* _Data supplied_:
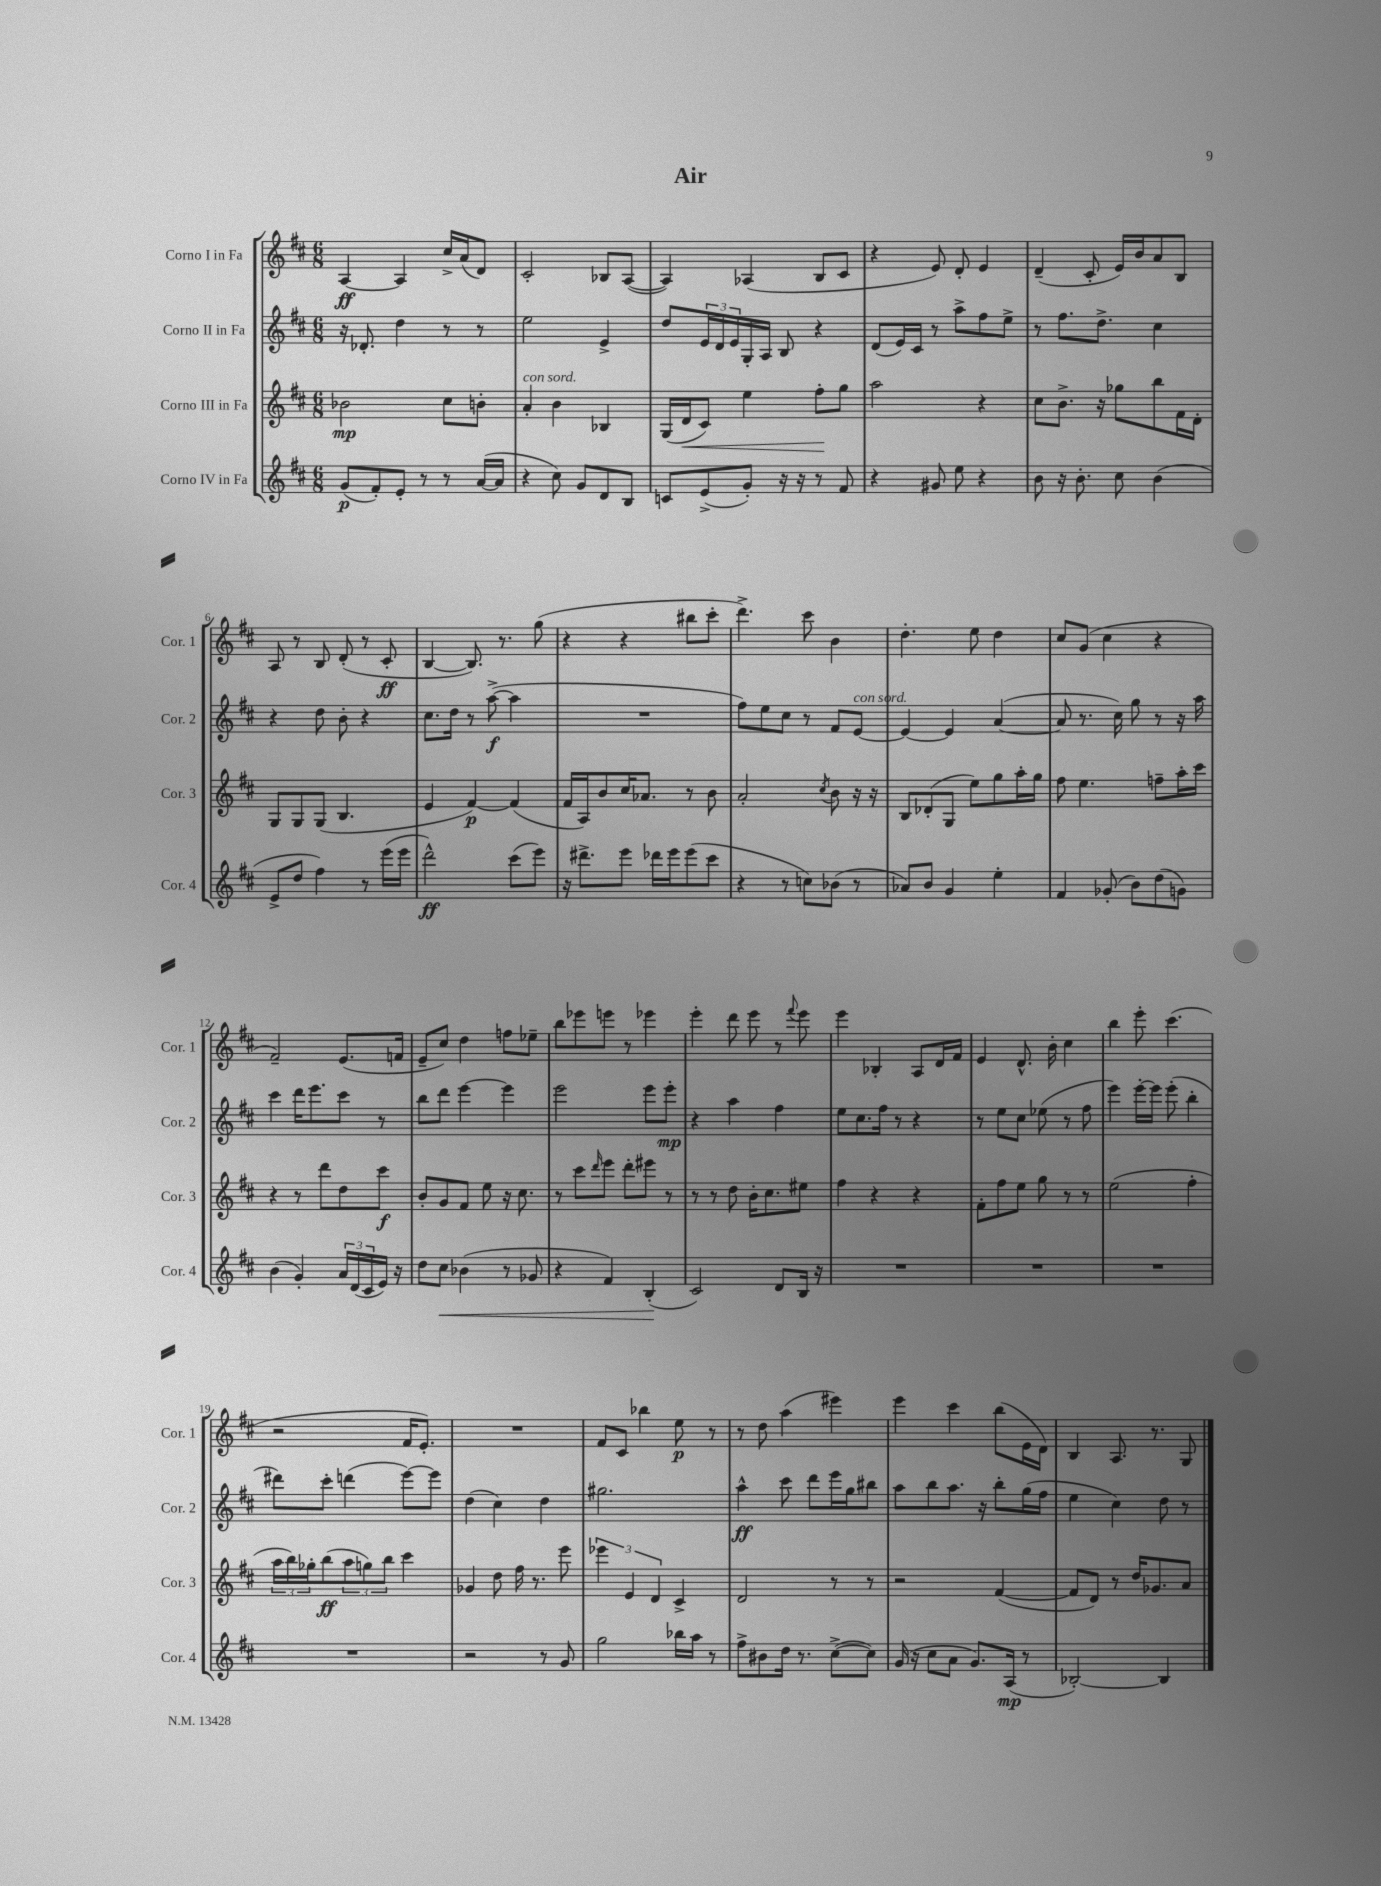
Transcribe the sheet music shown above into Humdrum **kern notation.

**kern	**kern	**kern	**kern
*staff4	*staff3	*staff2	*staff1
*clefG2	*clefG2	*clefG2	*clefG2
*k[f#c#]	*k[f#c#]	*k[f#c#]	*k[f#c#]
*M6/8	*M6/8	*M6/8	*M6/8
(8g	2b-	16r	[4A
.	.	8.d-'	.
8f#')	.	.	.
8e'	.	4dd	4A]
8r	.	.	.
8r	8cc#	8r	16cc#^
.	.	.	(16a
([16a	8b'	8r	8d)
16a]	.	.	.
=	=	=	=
4r	4a'	2ee	2c#'
8cc#)	4b	.	.
8g	.	.	.
8d	4B-	4e^	8B-
8B	.	.	([8A
=	=	=	=
8c	(16G	8dd	4A])
.	16d	.	.
(8e^	8c#)	24e	.
.	.	24d	.
.	.	24e	.
8g')	4ee	16G'	(4A-
.	.	16A	.
16r	.	8B	.
16r	.	.	.
8r	8ff#'	4r	8B
8f#	8gg	.	8c#
=	=	=	=
4r	2aa	(8d	4r
.	.	16e)	.
.	.	16c#	.
8g#	.	8r	8e)
8ee	.	8aa^	8d'
4r	4r	8ff#	4e
.	.	8ee^	.
=	=	=	=
8b	8cc#	8r	(4d~
16r	8.b^	8.ff#	.
8.b'	.	.	.
.	.	.	8c#'
.	16r	8.dd^	.
8cc#	8gg-	.	16e)
.	.	.	16b
(4b	8bb	4cc#	8a
.	16f#	.	8B
.	16d'	.	.
=	=	=	=
8e^	8G	4r	8A
8dd	8G	.	8r
4ff#)	(8G	8dd	8B
.	4.B	8b'	(8d'
8r	.	4r	8r
(16eee	.	.	8c#'
16eee	.	.	.
=	=	=	=
2ddd^^)	4e	8.cc#	[4B
.	.	16dd	.
.	[4f#)	8r	8.B])
.	.	([8aa^	.
.	.	.	8.r
(8ccc#	(4f#]	4aa]	.
8eee)	.	.	(8gg
=	=	=	=
16r	16f#	2.r	4r
8.ddd#^	16A)	.	.
.	8b	.	.
8eee	16cc#	.	4r
.	8.a-	.	.
16ddd-	.	.	.
16eee	.	.	.
(8eee	8r	.	8bb#
8ccc#	8b	.	8ccc#'
=	=	=	=
4r	2a'	8ff#)	4.ddd^)
.	.	8ee	.
8r	.	8cc#	.
8cc)	.	8r	8ccc#
.	8qcc#	.	.
(8b-	8b	8f#	4b
8r	16r	[8e	.
.	16r	.	.
=	=	=	=
8a-)	8B	4e_	4.dd'
8b	(8d-'	.	.
4g	8G	4e]	.
.	8ee)	.	8ee
4ee'	8gg	([4a	4dd
.	16aa'	.	.
.	16gg	.	.
=	=	=	=
4f#	8ff#	8a]	8cc#
.	4.ee	8.r	(8g
(8g-'	.	.	4cc#
.	.	16cc#)	.
8b)	.	8gg	.
(8dd	8ff~	8r	4r
8g)	16aa'	16r	.
.	16ccc#	16aa	.
=	=	=	=
(4b	4r	4ccc#	2f#~)
4g')	8r	16ddd	.
.	.	8.eee	.
.	8ddd	.	.
24a	8dd	8ccc#	(8.e
(24d	.	.	.
24c#	.	.	.
16e)	8ccc#	8r	.
16r	.	.	16f
=	=	=	=
8dd	8b'	8bb	8e~
8cc#	8g	8ddd	8cc#)
(4b-	8f#	[4eee	4dd
.	8ee	.	.
8r	16r	4eee]	8ff
.	8.cc#	.	.
8g-	.	.	8ee-~
=	=	=	=
4r	8r	2eee	8bb
.	8ccc#	.	8eee-
.	16qqddd	.	.
4f#)	8eee	.	8eee
.	8ddd'	.	8r
(4B'	8eee#	8eee	4eee-
.	8r	8eee'	.
=	=	=	=
2c#)	8r	4r	4eee'
.	8r	.	.
.	8dd	4aa	8ddd
.	16b'	.	8eee
.	8.cc#	.	.
8d	.	4ff#	8r
.	.	.	8qqfff#
16B	8ee#	.	8eee
16r	.	.	.
=	=	=	=
2.r	4ff#	8ee	4eee
.	.	8.cc#	.
.	4r	.	4B-'
.	.	16ff#	.
.	.	8r	.
.	4r	4r	8A
.	.	.	16d
.	.	.	16f#
=	=	=	=
2.r	8f#'	8r	4e
.	8ff#	8ee	.
.	8ee	8cc#	8.d^^
.	8gg	(8ee-	.
.	.	.	16b'
.	8r	8r	4cc#
.	8r	8ff#	.
=	=	=	=
2.r	(2ee	4eee)	4bb
.	.	[16eee'	8eee'
.	.	16eee]	.
.	.	(8eee'	(4.ccc#
.	4ff#'	4bb'	.
=	=	=	=
2.r	24aa	8ddd#)	2r
.	24bb)	.	.
.	24gg-'	.	.
.	(8bb	8ccc#'	.
.	12aa	(4ddd	.
.	12gg)	.	.
.	12bb	.	.
.	4ccc#	[8eee)	16f#
.	.	.	8.e')
.	.	8eee]	.
=	=	=	=
2r	4g-	(4dd	2.r
.	8dd	4cc#)	.
.	16ff#	.	.
.	8.r	.	.
8r	.	4dd	.
8g	8eee	.	.
=	=	=	=
2gg	6eee-	2.gg#	8f#
.	.	.	8c#
.	6e	.	.
.	.	.	4bb-
.	6d	.	.
16bb-	4c#^	.	8ee
16aa	.	.	.
8r	.	.	8r
=	=	=	=
8ff#^	2d	4aa^^	8r
8b#	.	.	8dd
16dd	.	8ccc#	(4aa
8.r	.	.	.
.	.	8ddd	.
([8cc#^	8r	16eee	4eee#)
.	.	16gg	.
8cc#])	8r	8bb#	.
=	=	=	=
(16g	2r	8aa	4eee
16r	.	.	.
8cc#	.	8bb	.
8a	.	8.aa	4ccc#
8.g)	.	.	.
.	.	16r	.
.	([4f#	8bb'	(8bb
(16A	.	.	.
8r	.	(16gg	16e
.	.	16ff#	16d)
=	=	=	=
[2B-')	8f#]	4ee	4B
.	8d)	.	.
.	8r	4cc#)	8.A
.	16dd	.	.
.	8.g-	.	8.r
4B-]	.	8dd	.
.	8a	8r	8G
==	==	==	==
*-	*-	*-	*-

* _Exercise details_:
How many lines of the listing contain the string "kern"? Case counts; reply with the number alone.

* _The result_:
2